Aim of the exercise.
Among the entries that follow, find every line with the word "down" and list it.

Dataset excerpts:

....................

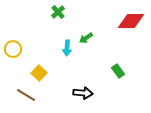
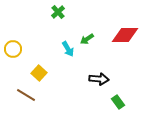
red diamond: moved 6 px left, 14 px down
green arrow: moved 1 px right, 1 px down
cyan arrow: moved 1 px right, 1 px down; rotated 35 degrees counterclockwise
green rectangle: moved 31 px down
black arrow: moved 16 px right, 14 px up
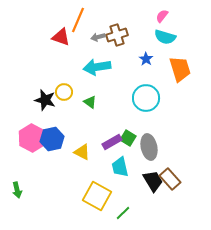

....................

Solution.
red diamond: moved 6 px left, 14 px down
green arrow: moved 1 px right, 1 px down
cyan arrow: moved 1 px right, 1 px down; rotated 35 degrees counterclockwise
green rectangle: moved 31 px down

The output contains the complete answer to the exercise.